All lines from the one that contains "R101: none -> 390 (+9V, SIG11)" through the final line of the entries must be repeated exactly. No other lines belong in the output.

Records from a data collection
───

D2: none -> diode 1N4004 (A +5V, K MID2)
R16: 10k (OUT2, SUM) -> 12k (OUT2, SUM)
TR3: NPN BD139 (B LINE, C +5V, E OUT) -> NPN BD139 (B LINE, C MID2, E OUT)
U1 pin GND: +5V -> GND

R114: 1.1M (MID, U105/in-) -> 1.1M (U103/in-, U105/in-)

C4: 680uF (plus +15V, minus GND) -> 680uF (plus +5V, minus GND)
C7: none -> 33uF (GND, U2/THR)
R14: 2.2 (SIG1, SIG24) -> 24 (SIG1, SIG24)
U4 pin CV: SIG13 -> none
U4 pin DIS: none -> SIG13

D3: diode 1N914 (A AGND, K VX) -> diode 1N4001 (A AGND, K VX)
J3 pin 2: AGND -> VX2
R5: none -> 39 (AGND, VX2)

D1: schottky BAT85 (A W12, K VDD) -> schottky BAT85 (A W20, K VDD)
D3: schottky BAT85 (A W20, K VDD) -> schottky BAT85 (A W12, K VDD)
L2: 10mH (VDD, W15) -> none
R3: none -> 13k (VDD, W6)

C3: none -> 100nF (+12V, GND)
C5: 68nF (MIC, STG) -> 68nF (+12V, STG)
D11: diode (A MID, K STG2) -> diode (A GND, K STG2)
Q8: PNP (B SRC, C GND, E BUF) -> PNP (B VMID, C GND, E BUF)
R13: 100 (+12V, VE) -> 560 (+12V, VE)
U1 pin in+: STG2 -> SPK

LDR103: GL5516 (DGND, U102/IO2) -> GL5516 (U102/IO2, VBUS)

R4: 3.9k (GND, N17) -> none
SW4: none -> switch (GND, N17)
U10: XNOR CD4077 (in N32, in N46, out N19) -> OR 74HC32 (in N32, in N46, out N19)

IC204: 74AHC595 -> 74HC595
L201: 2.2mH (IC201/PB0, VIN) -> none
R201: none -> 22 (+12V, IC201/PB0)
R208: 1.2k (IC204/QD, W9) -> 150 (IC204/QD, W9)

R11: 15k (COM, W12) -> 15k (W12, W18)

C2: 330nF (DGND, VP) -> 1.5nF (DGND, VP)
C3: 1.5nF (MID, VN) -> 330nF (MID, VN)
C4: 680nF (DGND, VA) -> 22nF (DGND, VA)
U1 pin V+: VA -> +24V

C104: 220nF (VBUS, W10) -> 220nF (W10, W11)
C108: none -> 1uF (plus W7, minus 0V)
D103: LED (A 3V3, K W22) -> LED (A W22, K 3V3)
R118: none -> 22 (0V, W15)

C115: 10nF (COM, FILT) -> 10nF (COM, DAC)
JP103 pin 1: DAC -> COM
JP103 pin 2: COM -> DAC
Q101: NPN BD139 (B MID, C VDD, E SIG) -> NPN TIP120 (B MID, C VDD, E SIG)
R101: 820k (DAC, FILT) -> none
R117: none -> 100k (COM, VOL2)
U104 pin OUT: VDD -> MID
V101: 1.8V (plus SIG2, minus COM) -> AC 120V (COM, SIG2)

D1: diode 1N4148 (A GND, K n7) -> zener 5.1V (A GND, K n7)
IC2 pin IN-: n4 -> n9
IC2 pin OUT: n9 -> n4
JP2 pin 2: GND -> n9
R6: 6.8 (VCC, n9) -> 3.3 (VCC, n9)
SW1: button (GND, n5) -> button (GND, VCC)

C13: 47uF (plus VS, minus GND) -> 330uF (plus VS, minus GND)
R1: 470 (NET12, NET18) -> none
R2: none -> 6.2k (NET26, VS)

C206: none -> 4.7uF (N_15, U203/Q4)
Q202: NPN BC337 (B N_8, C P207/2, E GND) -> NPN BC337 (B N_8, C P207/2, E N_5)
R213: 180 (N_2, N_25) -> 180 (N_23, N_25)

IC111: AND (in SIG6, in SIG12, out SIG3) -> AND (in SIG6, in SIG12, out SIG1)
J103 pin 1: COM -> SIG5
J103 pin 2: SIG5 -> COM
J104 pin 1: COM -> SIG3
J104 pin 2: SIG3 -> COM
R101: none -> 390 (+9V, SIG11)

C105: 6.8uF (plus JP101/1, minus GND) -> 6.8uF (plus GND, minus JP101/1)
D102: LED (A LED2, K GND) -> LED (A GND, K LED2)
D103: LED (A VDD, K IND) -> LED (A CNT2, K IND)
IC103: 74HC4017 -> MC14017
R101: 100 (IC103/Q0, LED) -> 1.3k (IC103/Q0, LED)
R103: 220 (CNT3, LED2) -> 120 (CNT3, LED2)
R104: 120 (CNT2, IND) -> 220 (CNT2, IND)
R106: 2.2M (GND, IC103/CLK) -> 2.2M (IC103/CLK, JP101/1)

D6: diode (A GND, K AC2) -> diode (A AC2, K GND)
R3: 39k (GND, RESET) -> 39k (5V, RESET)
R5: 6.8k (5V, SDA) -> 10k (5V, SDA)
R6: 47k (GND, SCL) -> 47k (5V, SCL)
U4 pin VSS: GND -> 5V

───

Output for this exercise.
R101: none -> 390 (+9V, SIG11)

C105: 6.8uF (plus JP101/1, minus GND) -> 6.8uF (plus GND, minus JP101/1)
D102: LED (A LED2, K GND) -> LED (A GND, K LED2)
D103: LED (A VDD, K IND) -> LED (A CNT2, K IND)
IC103: 74HC4017 -> MC14017
R101: 100 (IC103/Q0, LED) -> 1.3k (IC103/Q0, LED)
R103: 220 (CNT3, LED2) -> 120 (CNT3, LED2)
R104: 120 (CNT2, IND) -> 220 (CNT2, IND)
R106: 2.2M (GND, IC103/CLK) -> 2.2M (IC103/CLK, JP101/1)

D6: diode (A GND, K AC2) -> diode (A AC2, K GND)
R3: 39k (GND, RESET) -> 39k (5V, RESET)
R5: 6.8k (5V, SDA) -> 10k (5V, SDA)
R6: 47k (GND, SCL) -> 47k (5V, SCL)
U4 pin VSS: GND -> 5V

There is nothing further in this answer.